▸ Exercise prompt
Beginning at the line that holds "LIGHT3 pin OUT: C15 -> A6", transcribe each line exactly through the end of the records, and leave any pictures out.

▸ Available data
──────────

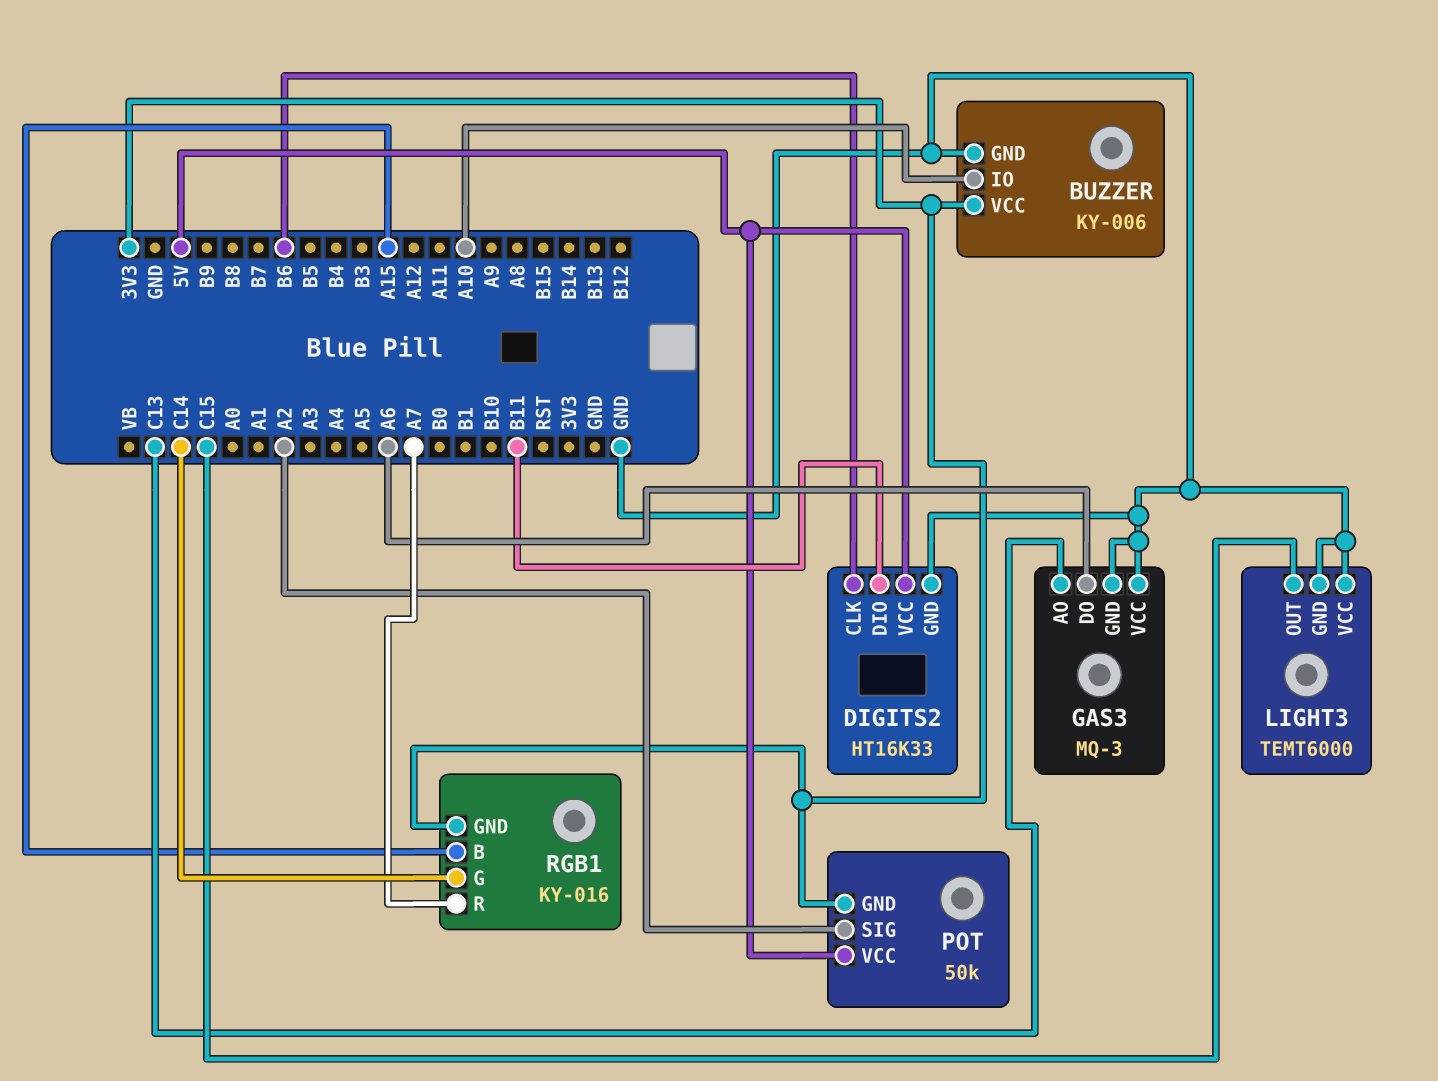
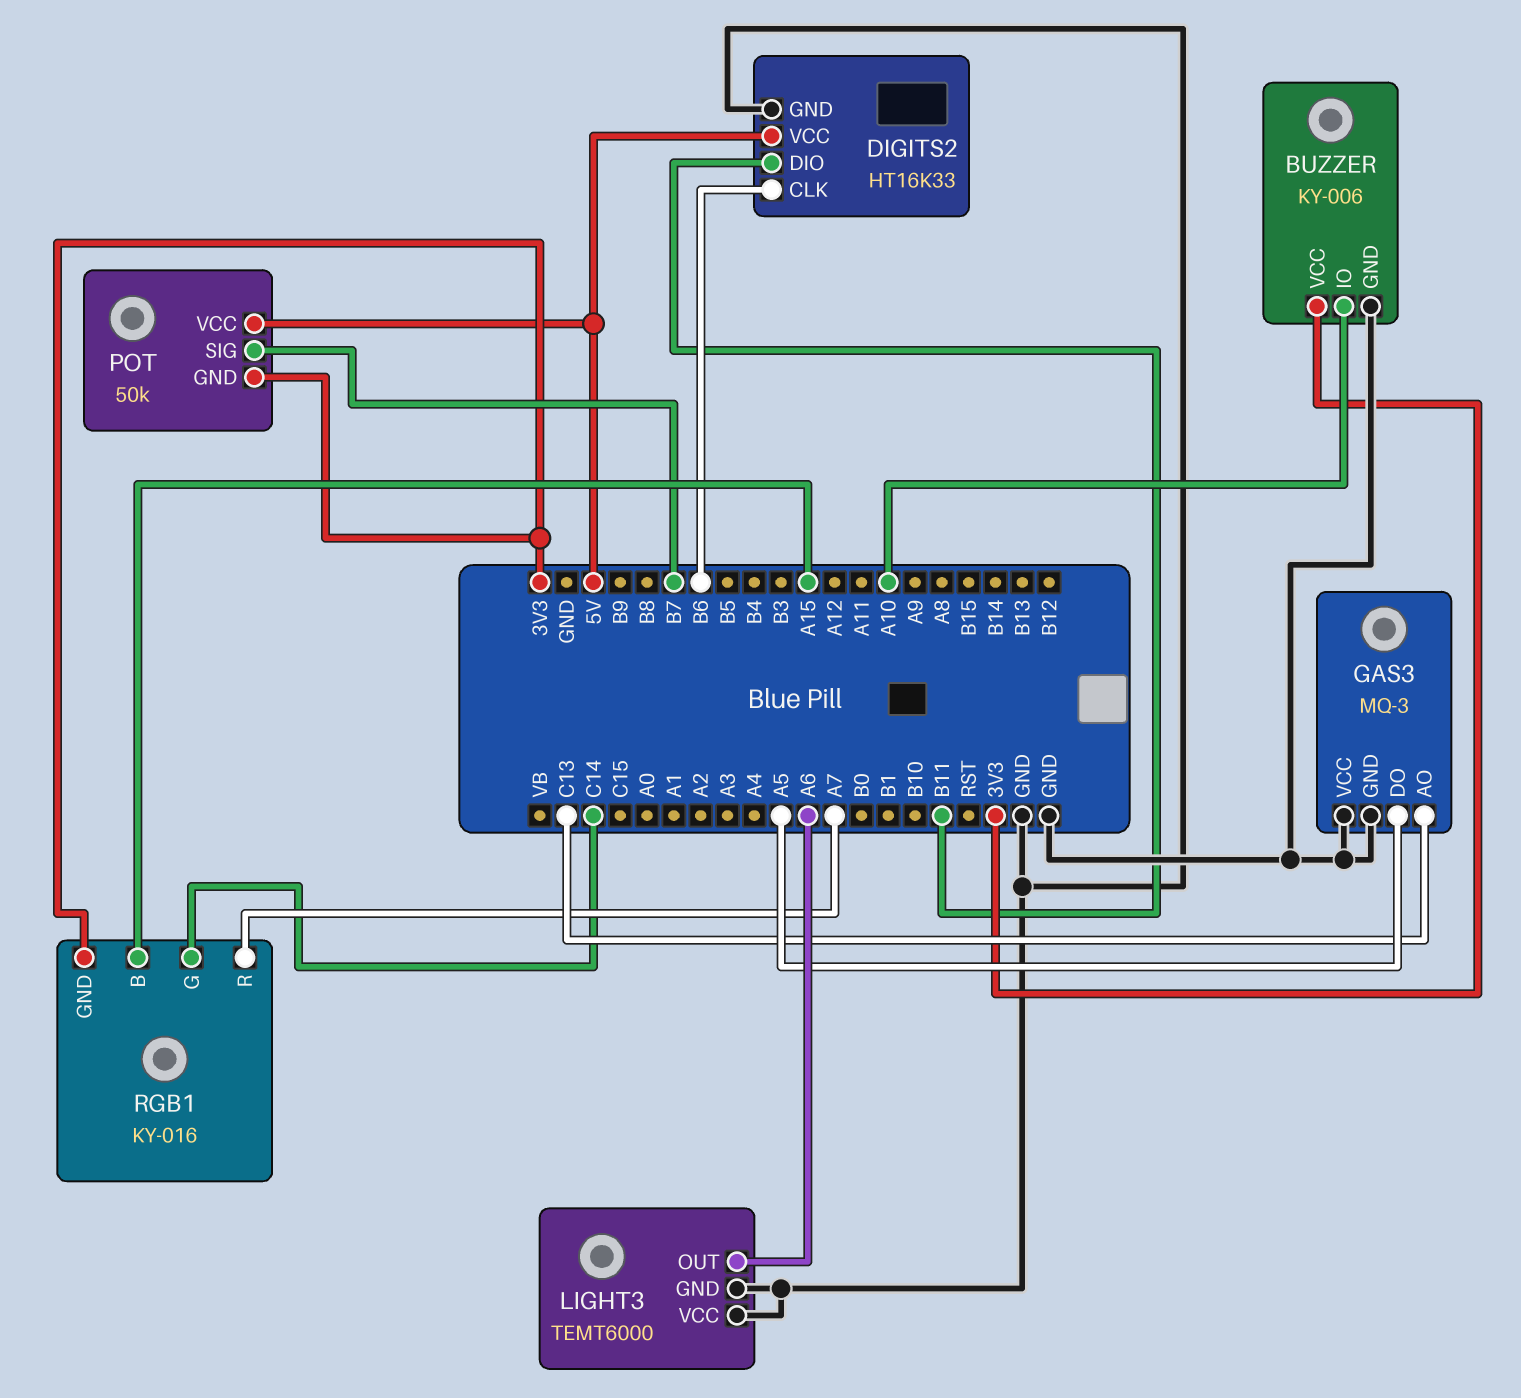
GAS3 pin DO: A6 -> A5
LIGHT3 pin OUT: C15 -> A6
POT pin SIG: A2 -> B7

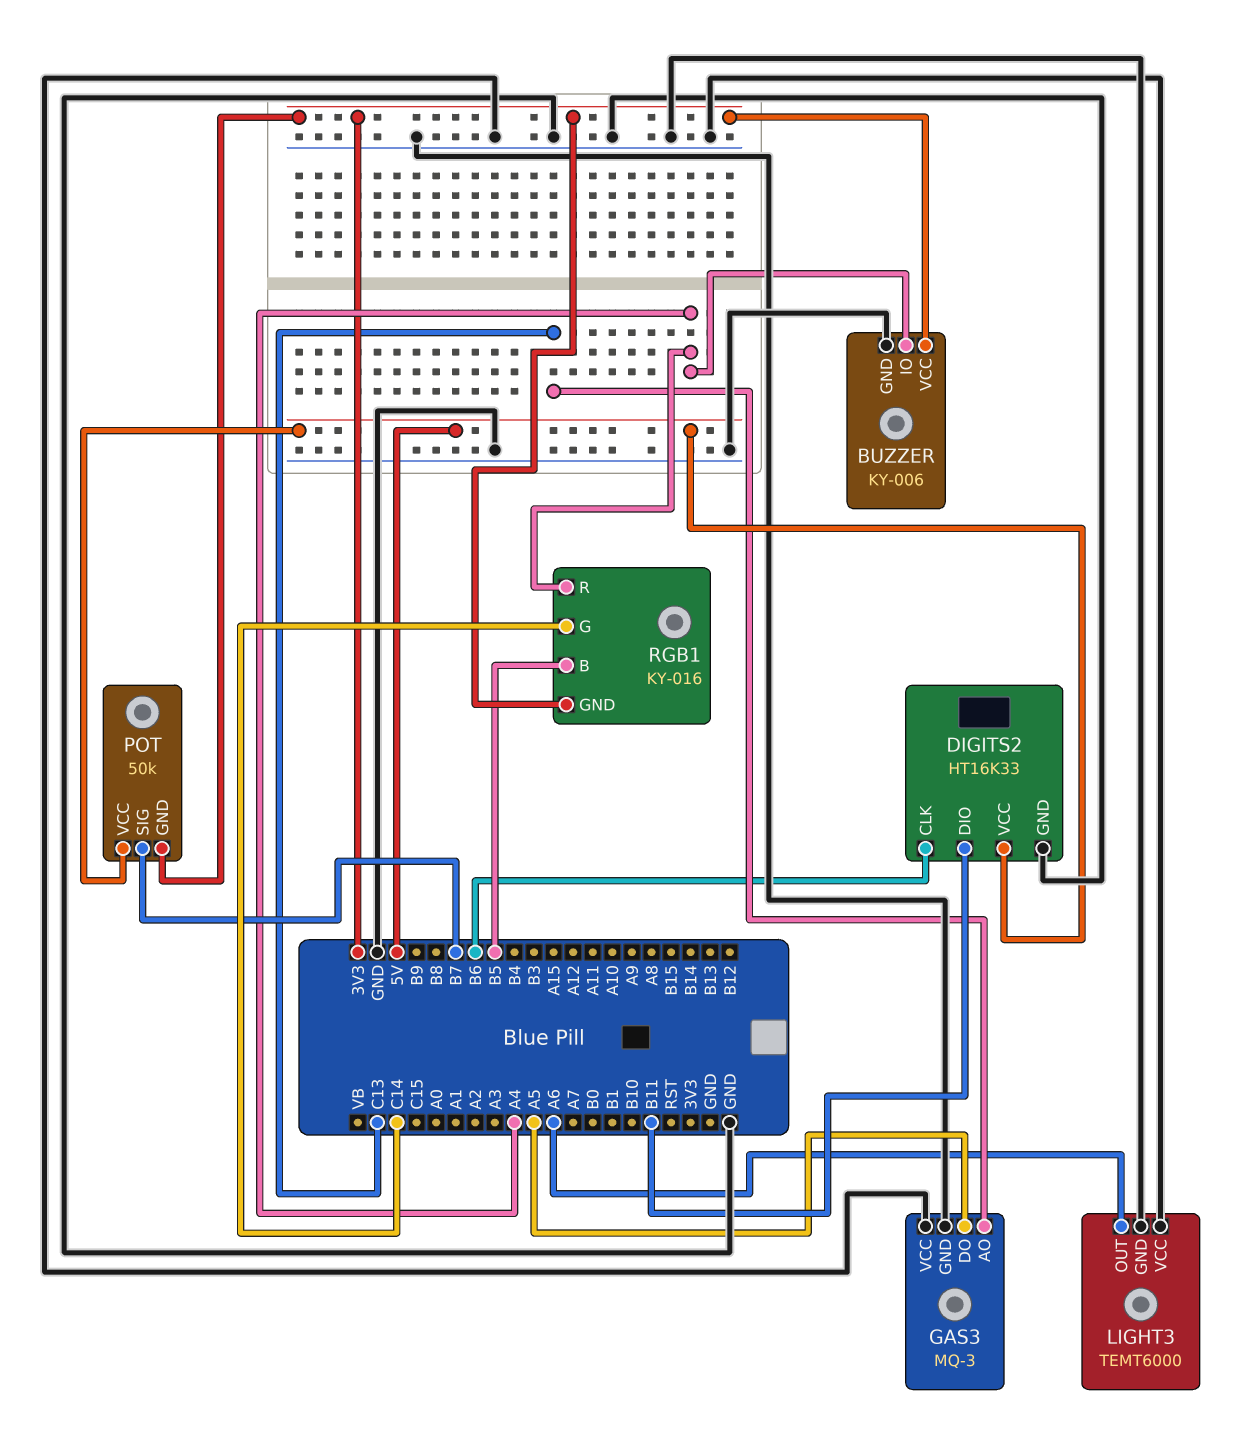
BUZZER pin IO: A10 -> A4
RGB1 pin B: A15 -> B5
RGB1 pin R: A7 -> A4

──────────

▸ Written answer
LIGHT3 pin OUT: C15 -> A6
POT pin SIG: A2 -> B7

BUZZER pin IO: A10 -> A4
RGB1 pin B: A15 -> B5
RGB1 pin R: A7 -> A4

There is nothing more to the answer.